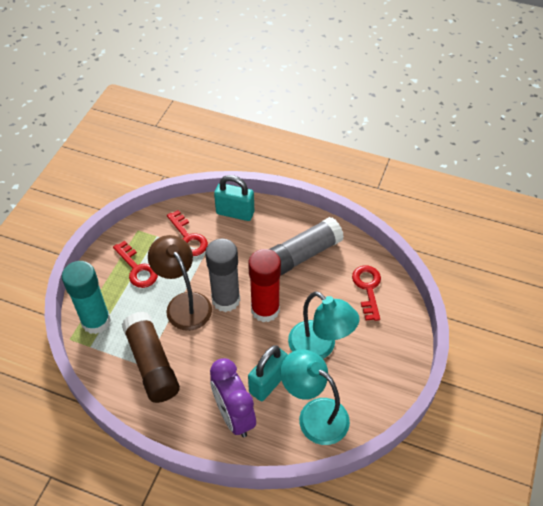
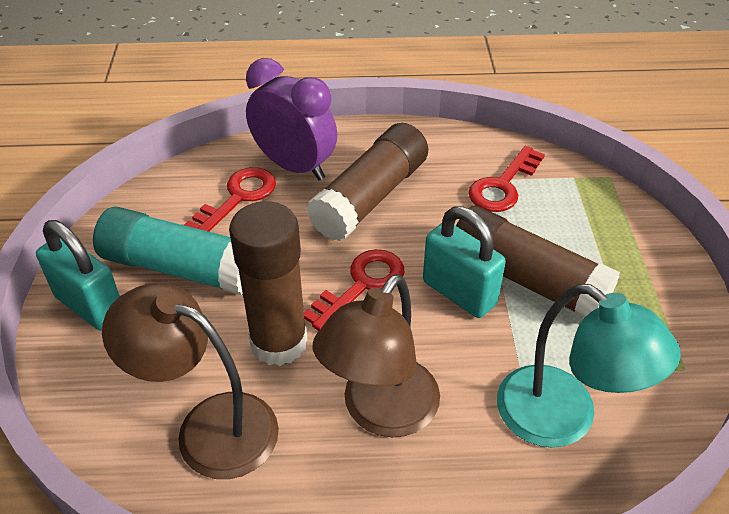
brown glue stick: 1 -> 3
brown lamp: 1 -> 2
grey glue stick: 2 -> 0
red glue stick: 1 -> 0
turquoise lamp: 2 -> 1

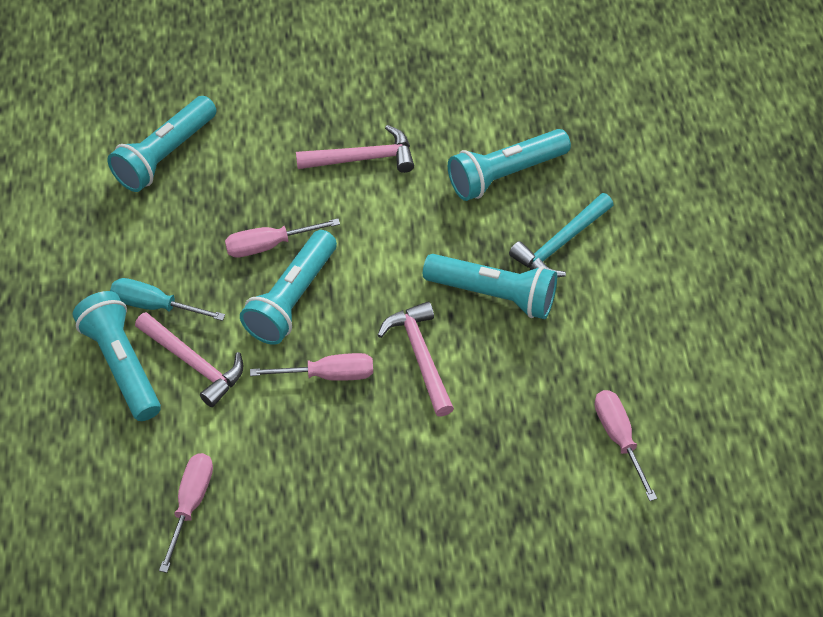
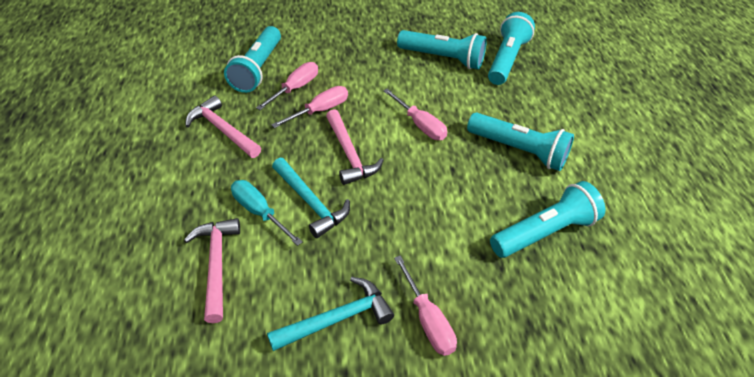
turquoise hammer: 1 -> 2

--

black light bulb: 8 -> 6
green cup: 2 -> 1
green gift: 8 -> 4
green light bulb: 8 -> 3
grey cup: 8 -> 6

==

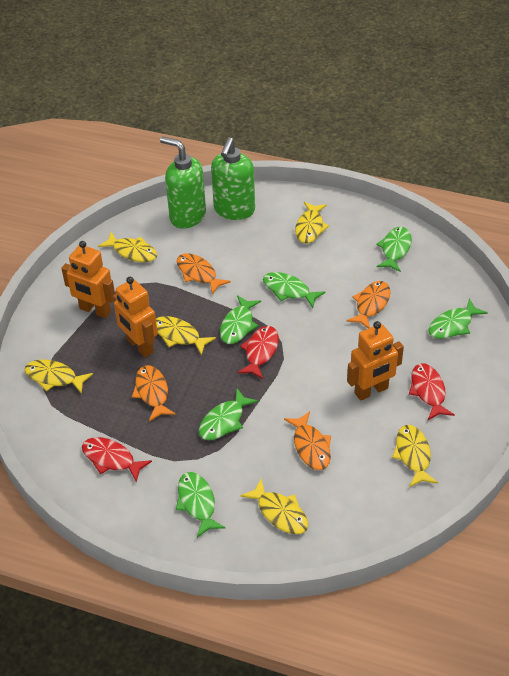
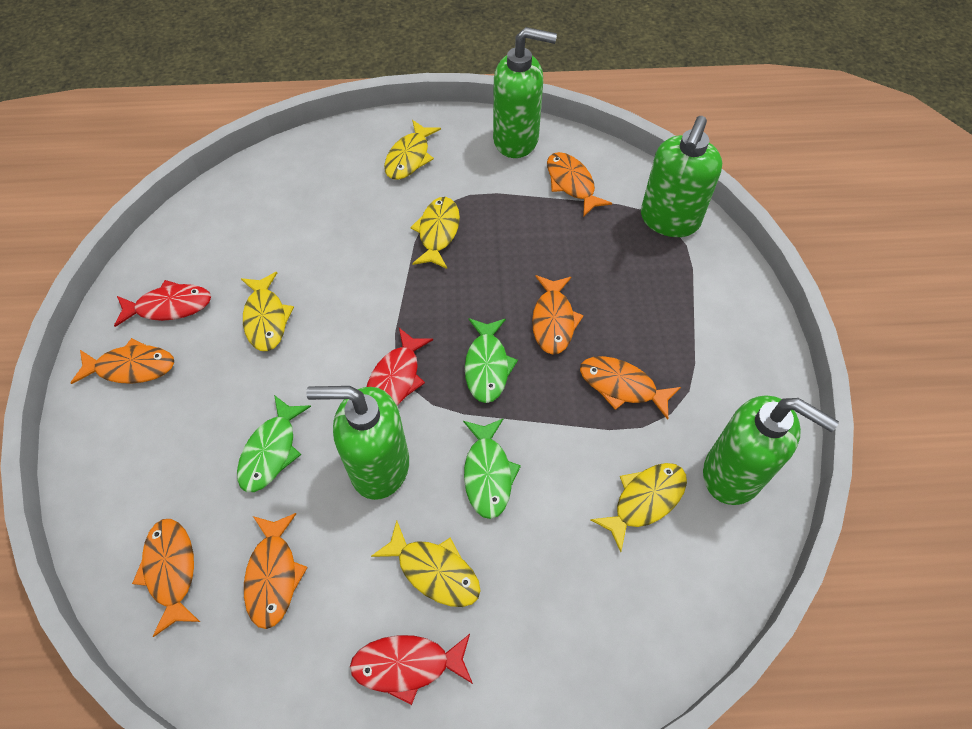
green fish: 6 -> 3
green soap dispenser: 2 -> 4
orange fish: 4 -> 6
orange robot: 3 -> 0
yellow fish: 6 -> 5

• Try it:
Reproduce, exactly and only, the lines of the records above starting at the line with "brown glue stick: 1 -> 3" and ending at the line with "turquoise hammer: 1 -> 2", both included. Leave every picture out.

• Problem solution:
brown glue stick: 1 -> 3
brown lamp: 1 -> 2
grey glue stick: 2 -> 0
red glue stick: 1 -> 0
turquoise lamp: 2 -> 1

turquoise hammer: 1 -> 2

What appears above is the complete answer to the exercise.